> Exercise aim:
The answer is the data below, repeated exactly, with no pictures included.

> Data excerpt:
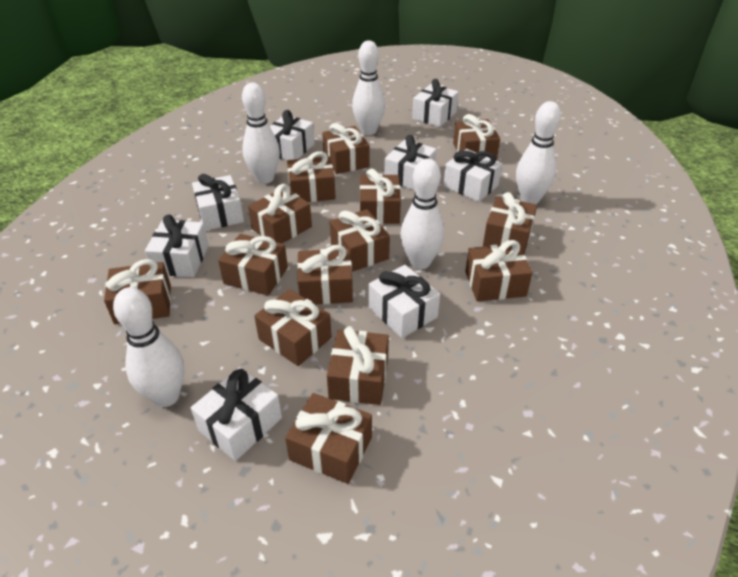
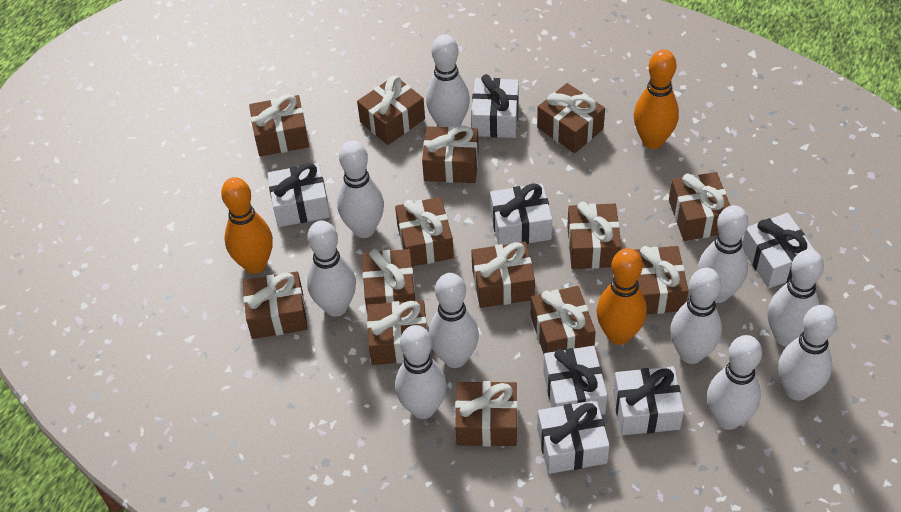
orange bowling pin: 0 -> 3
white bowling pin: 5 -> 10
white gift: 8 -> 7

> Exercise output:
orange bowling pin: 0 -> 3
white bowling pin: 5 -> 10
white gift: 8 -> 7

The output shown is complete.